* EXTRACTED INFORMATION *
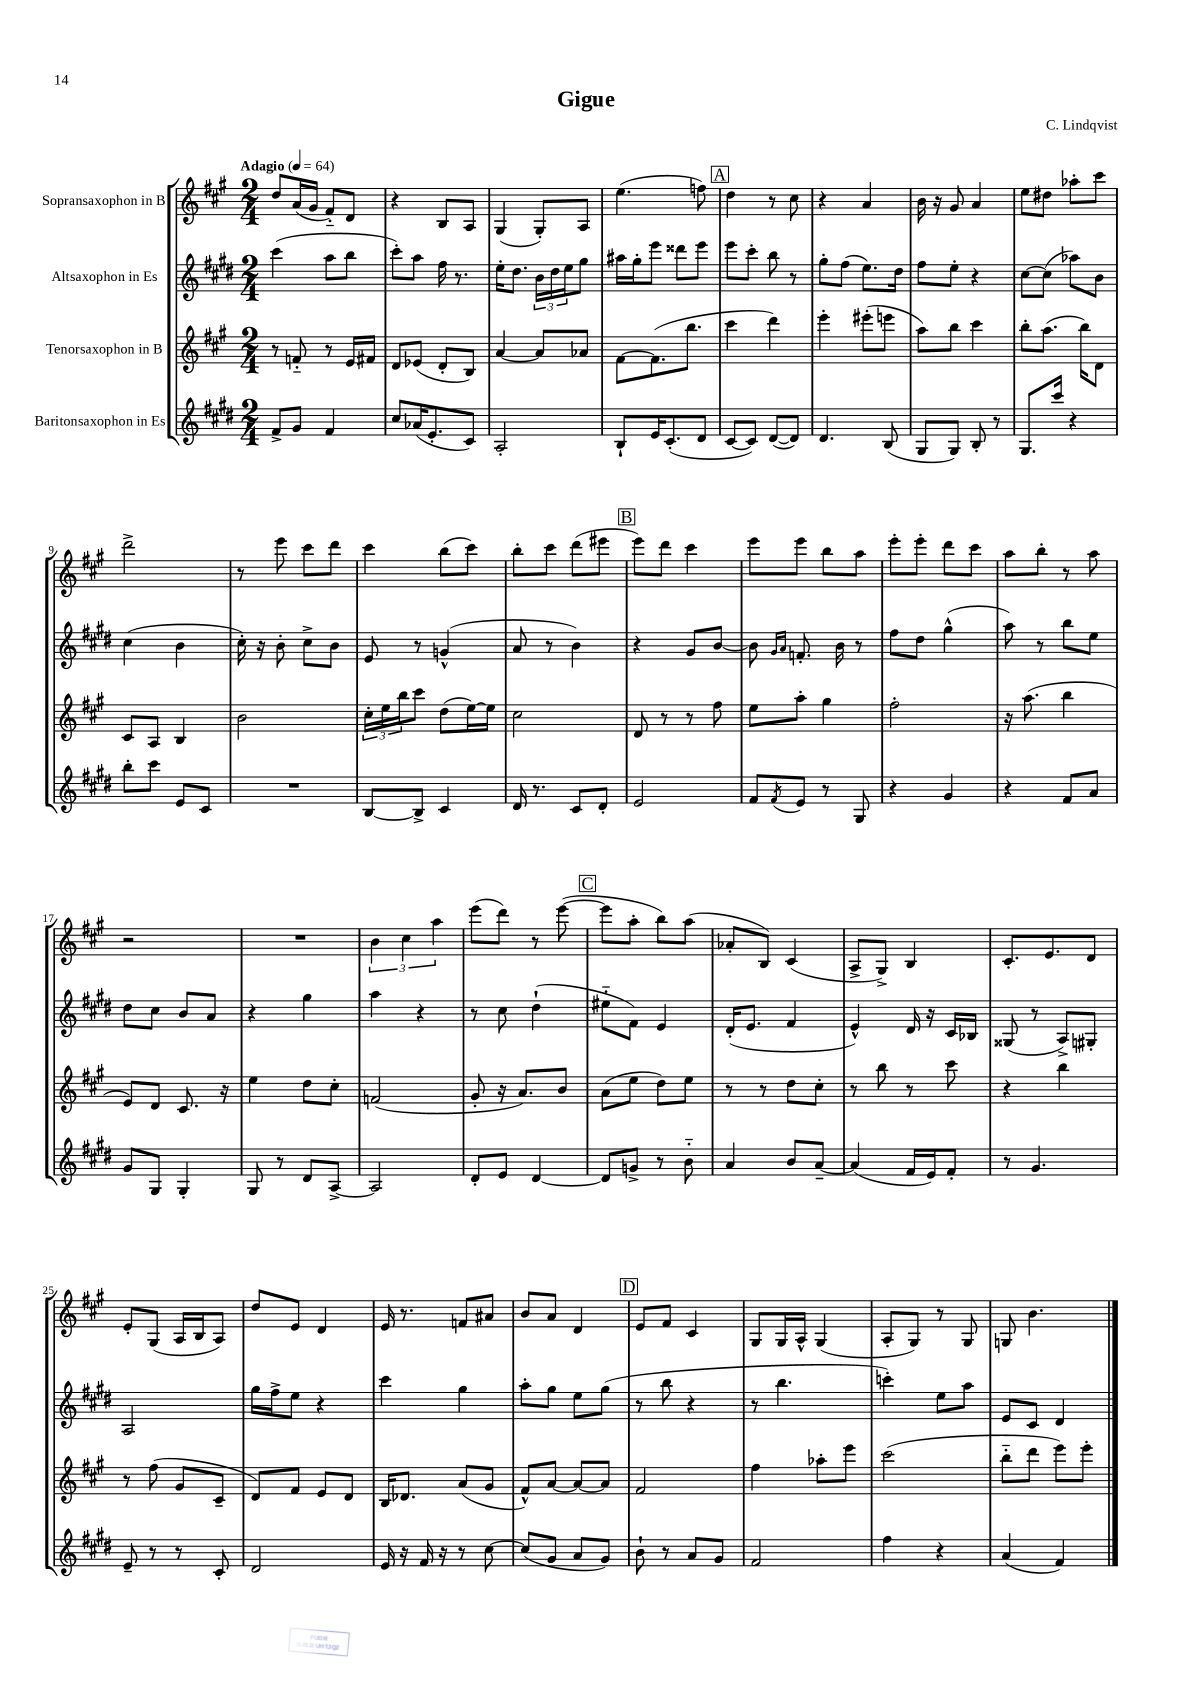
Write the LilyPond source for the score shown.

\header { title = "Gigue" composer = "C. Lindqvist" }
<<
\new StaffGroup <<
\new Staff = "s0" \with { instrumentName = "Sopransaxophon in B" } {
    \clef treble \key a \major \numericTimeSignature \time 2/4 \tempo "Adagio" 4 = 64
    d''8 a'16( gis'16 fis'8-_) d'8 |
    r4 b8 a8 |
    gis4( gis8-.) a8 |
    e''4.( f''8) |
    \mark \markup { \box "A" } d''4 r8 cis''8 |
    r4 a'4 |
    b'16 r16 gis'8 a'4 |
    e''8 dis''8 aes''8-. cis'''8 |
    d'''2-> |
    r8 e'''8 cis'''8 d'''8 |
    cis'''4 b''8( cis'''8) |
    b''8-. cis'''8 d'''8( eis'''8 |
    \mark \markup { \box "B" } e'''8) d'''8 cis'''4 |
    e'''8 e'''8 b''8 a''8 |
    e'''8-. e'''8-. d'''8 cis'''8 |
    a''8 b''8-. r8 a''8 |
    r2 |
    R2 |
    \tuplet 3/2 { b'4 cis''4 a''4 } |
    e'''8( d'''8) r8 e'''8~( |
    \mark \markup { \box "C" } e'''8 a''8-. b''8) a''8( |
    aes'8-. b8) cis'4( |
    a8-> gis8->) b4 |
    cis'8.-. e'8. d'8 |
    e'8-. gis8( a16 b16 a8) |
    d''8 e'8 d'4 |
    e'16 r8. f'8 ais'8 |
    b'8 a'8 d'4 |
    \mark \markup { \box "D" } e'8 fis'8 cis'4 |
    gis8 gis16 a16-^ gis4( |
    a8-. gis8) r8 gis8 |
    g8 b'4. \bar "|." |
}
\new Staff = "s1" \with { instrumentName = "Altsaxophon in Es" } {
    \clef treble \key e \major \numericTimeSignature \time 2/4
    cis'''4( a''8 b''8 |
    cis'''8-.) a''8 fis''16 r8. |
    e''16-. dis''8. \tuplet 3/2 { b'16 dis''16 e''16 } gis''8 |
    ais''16 gis''16-. e'''8 disis'''8 e'''8 |
    \mark \markup { \box "A" } e'''8 cis'''8-. b''8 r8 |
    gis''8-. fis''8( e''8.) dis''16 |
    fis''8 e''8-. r4 |
    cis''8~ cis''8( aes''8) b'8 |
    cis''4( b'4 |
    cis''16-.) r16 b'8-. cis''8-> b'8 |
    e'8 r8 g'4-^( |
    a'8 r8 b'4) |
    \mark \markup { \box "B" } r4 gis'8 b'8~ |
    b'8 \grace { gis'16 a'16 } f'8.-. b'16 r8 |
    fis''8 dis''8 gis''4-^( |
    a''8) r8 b''8 e''8 |
    dis''8 cis''8 b'8 a'8 |
    r4 gis''4 |
    a''4 r4 |
    r8 cis''8 dis''4-!( |
    \mark \markup { \box "C" } eis''8-_ fis'8) e'4 |
    dis'16-.( e'8. fis'4 |
    e'4-^) dis'16 r16 cis'16 bes16 |
    gisis8( r8 a8->) gis8-. |
    a2 |
    gis''16 fis''16-> e''8 r4 |
    cis'''4 gis''4 |
    a''8-. gis''8 e''8 gis''8( |
    \mark \markup { \box "D" } r8 b''8 r4 |
    r8 b''4. |
    c'''4-.) e''8 a''8 |
    e'8 cis'8 dis'4 \bar "|." |
}
\new Staff = "s2" \with { instrumentName = "Tenorsaxophon in B" } {
    \clef treble \key a \major \numericTimeSignature \time 2/4
    r8 f'8-_ r8 e'16 fis'16 |
    d'8 ees'8( d'8-. b8) |
    a'4~ a'8 aes'8 |
    fis'8~ fis'8.( b''8. |
    \mark \markup { \box "A" } cis'''4 d'''4) |
    e'''4-. eis'''8-.( e'''8 |
    a''8) b''8 cis'''4 |
    b''8-. a''8.( b''16) d'8 |
    cis'8 a8 b4 |
    b'2 |
    \tuplet 3/2 { cis''16-. e''16 b''16 } cis'''8 d''8( e''16~) e''16 |
    cis''2 |
    \mark \markup { \box "B" } d'8 r8 r8 fis''8 |
    e''8 a''8-. gis''4 |
    fis''2-. |
    r16 a''8.( b''4 |
    e'8) d'8 cis'8. r16 |
    e''4 d''8 cis''8-. |
    f'2( |
    gis'8-. r16 a'8.) b'8 |
    \mark \markup { \box "C" } a'8( e''8 d''8) e''8 |
    r8 r8 d''8 cis''8-. |
    r8 b''8 r8 cis'''8 |
    r4 b''4 |
    r8 fis''8( gis'8 cis'8-- |
    d'8) fis'8 e'8 d'8 |
    b16 des'8. a'8( gis'8 |
    fis'8-^) a'8~ a'8~ a'8 |
    \mark \markup { \box "D" } fis'2 |
    fis''4 aes''8-. e'''8 |
    cis'''2( |
    b''8-_ d'''8 e'''8) e'''8-. \bar "|." |
}
\new Staff = "s3" \with { instrumentName = "Baritonsaxophon in Es" } {
    \clef treble \key e \major \numericTimeSignature \time 2/4
    fis'8-> gis'8 fis'4 |
    cis''8 aes'16( e'8.-. cis'8) |
    a2-. |
    b8-! e'16 cis'8.-.( dis'8 |
    \mark \markup { \box "A" } cis'8~ cis'8) dis'8~( dis'8) |
    dis'4. b8( |
    gis8 gis8) b8-. r8 |
    gis8. cis'''16 r4 |
    b''8-. cis'''8 e'8 cis'8 |
    R2 |
    b8~ b8-> cis'4 |
    dis'16 r8. cis'8 dis'8-. |
    \mark \markup { \box "B" } e'2 |
    fis'8 \acciaccatura { fis'8 } e'8 r8 gis8 |
    r4 gis'4 |
    r4 fis'8 a'8 |
    gis'8 gis8 gis4-. |
    gis8 r8 dis'8 a8~-> |
    a2 |
    dis'8-. e'8 dis'4~ |
    \mark \markup { \box "C" } dis'8 g'8-> r8 b'8-_ |
    a'4 b'8 a'8~-- |
    a'4( fis'16 e'16) fis'8-. |
    r8 gis'4. |
    e'8-- r8 r8 cis'8-. |
    dis'2 |
    e'16 r16 fis'16 r16 r8 cis''8~ |
    cis''8( gis'8 a'8 gis'8) |
    \mark \markup { \box "D" } b'8-! r8 a'8 gis'8 |
    fis'2 |
    fis''4 r4 |
    a'4( fis'4) \bar "|." |
}
>>
>>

* REQUIRED TASK *
Locate every line in the rows above that contains the string "tuplet", and copy each of those lines.

* EXERCISE RESPONSE *
    \tuplet 3/2 { b'4 cis''4 a''4 } |
    e''16-. dis''8. \tuplet 3/2 { b'16 dis''16 e''16 } gis''8 |
    \tuplet 3/2 { cis''16-. e''16 b''16 } cis'''8 d''8( e''16~) e''16 |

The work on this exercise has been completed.